# [SHORT PROBLEM]
Leave out the pictures and reproduce all of the data exactly.

####

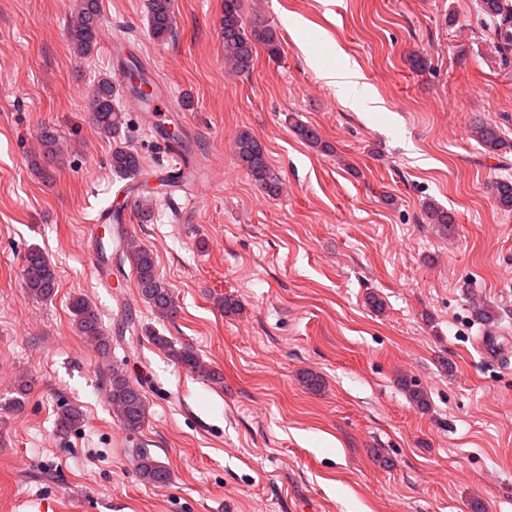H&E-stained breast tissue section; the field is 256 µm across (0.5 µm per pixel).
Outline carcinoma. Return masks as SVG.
Segmentation results:
<instances>
[{"mask_svg":"<svg viewBox=\"0 0 512 512\" xmlns=\"http://www.w3.org/2000/svg\"><path fill=\"white\" fill-rule=\"evenodd\" d=\"M149 34L164 42L175 33V19L172 0H148ZM481 11L495 21L496 29L505 23L512 25V8L504 0H480ZM101 10L99 0H74L70 13L67 37L77 56L89 55L97 45ZM221 33L224 39V66L233 73L249 71L254 66V41L260 40L266 45L268 55L280 57V42L275 30L271 28L247 29L242 14L241 0H224V15L221 19ZM86 110L99 132L105 136H115L126 125V105L120 86L112 81V76L100 78L88 95ZM295 134L305 143L324 152L330 151V145L323 142L315 128L297 123ZM473 138L485 151L494 154L501 149H511L512 142L505 138L499 126L490 121H481L472 127ZM40 167L55 162L62 153L59 138L45 130L40 138ZM233 150L239 165L255 184L268 195L276 196L281 189V181L268 161V153L263 142L249 129L237 131L233 139ZM112 173L119 178H134L143 171L142 158L138 152L126 147L116 146L110 158ZM489 190L505 210L512 209V180L503 177L493 181ZM425 217L431 224L448 228L454 223L453 216L447 211L428 204ZM119 261L130 265L135 273L141 298L149 305L161 321H170L177 316L171 289L157 274L152 250L128 243L121 238L116 240ZM23 281L27 295L36 299L52 297L57 288V273L45 253L39 248H31L24 257ZM71 312L75 327L84 343L105 356L110 351L111 340L102 328L97 308L86 298H77L71 302ZM151 340L167 351L184 369L210 381L217 382V372L205 367L198 355L189 347H176L168 337L160 333L146 331ZM108 400L120 424L128 431L140 429L148 415L147 402L141 391L130 381L126 370L120 365L112 366L108 376ZM83 421L82 412L74 406H63L58 413L57 426L67 433ZM135 470L146 484H163L169 481L170 471L157 457L144 448L136 452Z\"/></svg>","mask_w":512,"mask_h":512,"instance_id":"cac0c4a2","label":"carcinoma"}]
</instances>
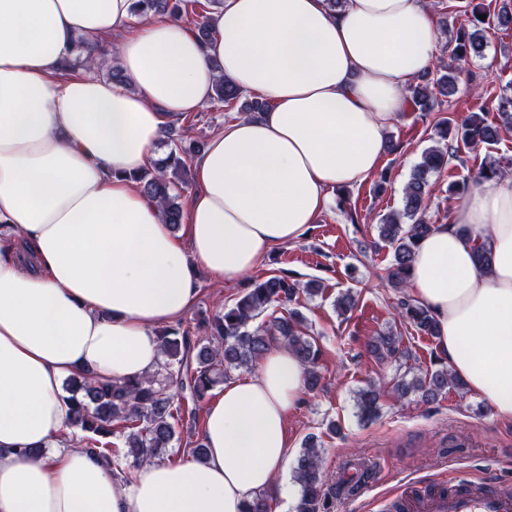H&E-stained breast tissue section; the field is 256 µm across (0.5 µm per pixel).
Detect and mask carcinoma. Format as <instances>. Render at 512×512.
Segmentation results:
<instances>
[{
    "label": "carcinoma",
    "instance_id": "obj_1",
    "mask_svg": "<svg viewBox=\"0 0 512 512\" xmlns=\"http://www.w3.org/2000/svg\"><path fill=\"white\" fill-rule=\"evenodd\" d=\"M182 5L184 0H133L132 14L178 20L183 14ZM482 14L483 10L472 7L467 25L457 30L452 58L484 55L483 29L488 20L479 19ZM455 88V68L441 61L435 71L418 77V81L409 86L408 100L413 111L432 112L442 104L438 96L449 97ZM241 95L240 89L221 76L215 84L212 100L230 107ZM498 118L499 123L494 125L484 114L473 112L456 127L451 120L441 119L435 124V132L443 141L451 139L464 145L495 144L500 140L501 130L512 129V97L501 98ZM201 148L198 143L188 147L176 144L166 156L153 163L152 168L134 176L144 194L161 208L166 223L174 228L183 221L178 202L183 174L190 158ZM458 151L459 146L451 144L445 150L439 147L426 150L404 188L402 209L381 219L379 235L393 248L390 282L395 288L407 287L415 247L435 228L426 219L432 188L430 176L448 166ZM510 172L511 159L504 162L493 158L481 164L475 179L491 180ZM301 289L317 294L322 291V285L317 280L302 285L288 276H270L255 282L233 303L201 319L198 327L204 330V336L198 339L180 323L159 330L162 360L150 374L122 383L101 382L88 374L70 379L64 400L69 424L78 429V443L111 464L117 477L131 480L128 458L150 459L160 449L169 447L176 436L175 424L195 421L199 403L216 384L229 379L232 370L260 359L277 343L287 347L306 366L304 389L315 390L320 381L315 369L319 350L301 330L302 315L287 308ZM272 305L287 309V315L273 318L261 331L250 330L251 323ZM399 308L404 321L427 335H438L432 314L411 297L402 296ZM399 342L397 336H381L374 344V351L381 358L394 356ZM450 388L462 389L464 383L445 368L422 376L416 374L397 384L401 394L419 392L427 402L436 400ZM357 408L361 420L376 418L380 410V390L374 385L362 390L358 394ZM116 438L122 440L123 445L114 442ZM295 479L301 488L296 512H318L324 482L322 456L316 443H305L295 467Z\"/></svg>",
    "mask_w": 512,
    "mask_h": 512
}]
</instances>
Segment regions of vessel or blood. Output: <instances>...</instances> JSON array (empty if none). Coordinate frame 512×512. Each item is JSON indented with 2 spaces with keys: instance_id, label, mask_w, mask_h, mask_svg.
I'll list each match as a JSON object with an SVG mask.
<instances>
[{
  "instance_id": "1",
  "label": "vessel or blood",
  "mask_w": 512,
  "mask_h": 512,
  "mask_svg": "<svg viewBox=\"0 0 512 512\" xmlns=\"http://www.w3.org/2000/svg\"><path fill=\"white\" fill-rule=\"evenodd\" d=\"M409 512H512V492L459 478L446 490L424 496L405 494Z\"/></svg>"
}]
</instances>
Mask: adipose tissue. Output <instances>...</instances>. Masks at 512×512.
Wrapping results in <instances>:
<instances>
[{
    "instance_id": "ef3b65f1",
    "label": "adipose tissue",
    "mask_w": 512,
    "mask_h": 512,
    "mask_svg": "<svg viewBox=\"0 0 512 512\" xmlns=\"http://www.w3.org/2000/svg\"><path fill=\"white\" fill-rule=\"evenodd\" d=\"M207 16L202 40L176 19L134 22L132 0H0V512H243L287 467L305 375L289 350L210 402L203 462L146 463L127 483L68 444L63 384L156 370L155 330L192 307L199 272L239 281L297 242L331 190L374 173L437 36L423 0H222ZM82 38L125 84L58 78ZM220 74L268 107L195 161L179 238L134 176ZM408 288L453 375L511 419L512 175L476 185L418 243Z\"/></svg>"
}]
</instances>
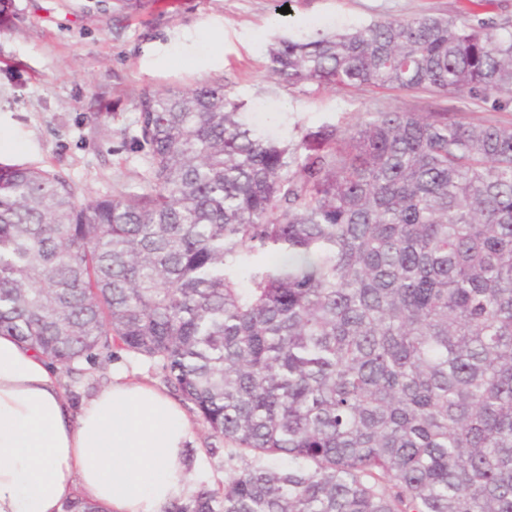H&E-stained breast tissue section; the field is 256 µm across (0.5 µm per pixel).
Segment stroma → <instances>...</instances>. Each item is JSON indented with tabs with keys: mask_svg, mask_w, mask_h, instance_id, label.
Instances as JSON below:
<instances>
[{
	"mask_svg": "<svg viewBox=\"0 0 512 512\" xmlns=\"http://www.w3.org/2000/svg\"><path fill=\"white\" fill-rule=\"evenodd\" d=\"M512 19V0H0V162L68 176L78 200L138 186L135 108L144 90L221 84L250 123L294 143L326 123L376 111L444 112L449 119L512 124L465 95L360 87L293 86L271 76L277 39L336 32L381 18L433 15ZM165 387L153 362L99 355L60 369L65 395L81 402L113 374ZM231 443L196 423L188 467L196 488L217 489L245 467Z\"/></svg>",
	"mask_w": 512,
	"mask_h": 512,
	"instance_id": "stroma-1",
	"label": "stroma"
}]
</instances>
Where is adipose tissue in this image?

####

# [RESULT OF THE EXERCISE]
H&E-stained breast tissue section; the field is 256 µm across (0.5 µm per pixel).
Outline carcinoma. Return masks as SVG.
Segmentation results:
<instances>
[{"mask_svg":"<svg viewBox=\"0 0 512 512\" xmlns=\"http://www.w3.org/2000/svg\"><path fill=\"white\" fill-rule=\"evenodd\" d=\"M149 34L164 42L175 33V19L172 0H148ZM481 11L495 21L496 29L505 23L512 25V8L504 0H480ZM101 10L99 0H74L70 13L67 37L77 56L89 55L97 45ZM221 33L224 39V66L233 73L249 71L254 66V41L260 40L266 45L268 55L280 57V42L275 30L271 28L247 29L242 14L241 0H224V15L221 19ZM86 110L99 132L105 136H115L126 125V105L120 86L112 81V76L100 78L88 95ZM295 134L305 143L324 152L330 151V145L323 142L315 128L297 123ZM473 138L485 151L494 154L501 149H511L512 142L505 138L499 126L490 121H481L472 127ZM40 167L55 162L62 153L59 138L45 130L40 138ZM233 150L239 165L255 184L268 195L276 196L281 189V181L268 161V153L263 142L249 129L237 131L233 139ZM112 173L119 178H134L143 171L142 158L138 152L126 147L116 146L110 158ZM489 190L505 210L512 209V180L503 177L493 181ZM425 217L431 224L448 228L454 223L453 216L447 211L428 204ZM119 261L130 265L135 273L141 298L149 305L161 321H170L177 316L171 289L157 274L152 250L128 243L121 238L116 240ZM23 281L27 295L36 299L52 297L57 288V273L45 253L39 248H31L24 257ZM71 312L75 327L84 343L105 356L110 351L111 340L102 328L97 308L86 298H77L71 302ZM151 340L167 351L184 369L210 381L217 382V372L205 367L198 355L189 347H176L168 337L160 333L146 331ZM108 400L120 424L128 431L140 429L148 415L147 402L141 391L130 381L126 370L120 365L112 366L108 376ZM83 421L82 412L74 406H63L58 413L57 426L67 433ZM135 470L146 484H163L169 481L170 471L157 457L144 448L136 452Z\"/></svg>","mask_w":512,"mask_h":512,"instance_id":"cac0c4a2","label":"carcinoma"}]
</instances>
H&E-stained breast tissue section; the field is 256 µm across (0.5 µm per pixel).
Detect and mask carcinoma. Format as <instances>. Render at 512×512.
Segmentation results:
<instances>
[{
    "label": "carcinoma",
    "instance_id": "obj_1",
    "mask_svg": "<svg viewBox=\"0 0 512 512\" xmlns=\"http://www.w3.org/2000/svg\"><path fill=\"white\" fill-rule=\"evenodd\" d=\"M182 5L184 0H133L132 14L178 20L183 14ZM482 14L483 10L472 7L467 25L457 30L452 58L484 55L483 29L488 20L479 19ZM455 88V68L441 61L435 71L418 77V81L409 86L408 100L413 111L432 112L442 104L438 96L449 97ZM241 95L240 89L221 76L215 84L212 100L230 107ZM498 118L499 123L494 125L484 114L473 112L456 127L451 120L441 119L435 124V132L443 141L451 139L464 145L495 144L500 140L501 130L512 129V97L501 98ZM201 148L198 143L188 147L176 144L166 156L153 163L152 168L134 176L144 194L161 208L166 223L174 228L183 221L178 202L183 174L190 158ZM458 151L459 146L451 144L445 150L439 147L426 150L404 188L402 209L381 219L379 235L393 248L390 282L395 288L407 287L415 247L435 228L426 219L432 188L430 176L448 166ZM510 172L511 159L504 162L493 158L481 164L475 179L491 180ZM301 289L317 294L322 291V285L317 280L302 285L288 276H270L255 282L233 303L201 319L198 327L204 330V336L198 339L180 323L159 330L162 360L150 374L122 383L101 382L88 374L70 379L64 400L69 424L78 429V443L111 464L117 477L131 480L128 458L150 459L160 449L169 447L176 436L175 424L195 421L199 403L216 384L229 379L232 370L260 359L277 343L287 347L306 366L304 389L315 390L320 381L315 369L319 350L301 330L302 315L287 308ZM272 305L287 309V315L273 318L261 331L250 330L251 323ZM399 308L404 321L427 335H438L432 314L411 297L402 296ZM399 342L397 336H381L374 344V351L381 358L394 356ZM450 388L462 389L464 383L445 368L422 376L416 374L397 384L401 394L419 392L427 402L436 400ZM357 408L361 420L376 418L380 410V390L374 385L362 390L358 394ZM116 438L122 440L123 445L114 442ZM295 479L301 488L296 512H318L324 482L322 456L316 443H305L295 467Z\"/></svg>",
    "mask_w": 512,
    "mask_h": 512
}]
</instances>
Segment regions of vessel or blood. Output: <instances>...</instances> JSON array (empty if none). Coordinate frame 512×512. Each item is JSON indented with 2 spaces with keys: instance_id, label, mask_w, mask_h, mask_svg.
I'll list each match as a JSON object with an SVG mask.
<instances>
[{
  "instance_id": "1",
  "label": "vessel or blood",
  "mask_w": 512,
  "mask_h": 512,
  "mask_svg": "<svg viewBox=\"0 0 512 512\" xmlns=\"http://www.w3.org/2000/svg\"><path fill=\"white\" fill-rule=\"evenodd\" d=\"M409 512H512V492L459 478L446 490L424 496L405 494Z\"/></svg>"
}]
</instances>
Mask: adipose tissue. Output <instances>...</instances>. Masks at 512×512.
Wrapping results in <instances>:
<instances>
[{
    "instance_id": "ef3b65f1",
    "label": "adipose tissue",
    "mask_w": 512,
    "mask_h": 512,
    "mask_svg": "<svg viewBox=\"0 0 512 512\" xmlns=\"http://www.w3.org/2000/svg\"><path fill=\"white\" fill-rule=\"evenodd\" d=\"M207 16L202 40L176 19L134 22L132 0H0V512H243L287 467L305 375L289 350L210 402L203 462L146 463L127 483L68 444L63 384L156 370L155 330L192 307L199 272L239 281L297 242L331 190L374 173L437 36L423 0H222ZM82 38L125 84L58 78ZM220 74L268 107L195 161L179 238L134 176ZM408 288L453 375L511 419L512 175L476 185L418 243Z\"/></svg>"
}]
</instances>
H&E-stained breast tissue section; the field is 256 µm across (0.5 µm per pixel).
Segment stroma → <instances>...</instances>. Each item is JSON indented with tabs with keys: mask_svg, mask_w, mask_h, instance_id, label.
Instances as JSON below:
<instances>
[{
	"mask_svg": "<svg viewBox=\"0 0 512 512\" xmlns=\"http://www.w3.org/2000/svg\"><path fill=\"white\" fill-rule=\"evenodd\" d=\"M512 19V0H0V162L68 176L78 200L138 186L135 108L144 90L221 84L250 123L294 143L326 123L376 111L444 112L449 119L512 124L465 95L360 87L293 86L271 76L277 39L336 32L381 18L433 15ZM165 387L153 362L99 355L60 369L65 395L81 402L113 374ZM231 443L196 423L188 467L196 488L217 489L245 467Z\"/></svg>",
	"mask_w": 512,
	"mask_h": 512,
	"instance_id": "stroma-1",
	"label": "stroma"
}]
</instances>
Where is adipose tissue in this image?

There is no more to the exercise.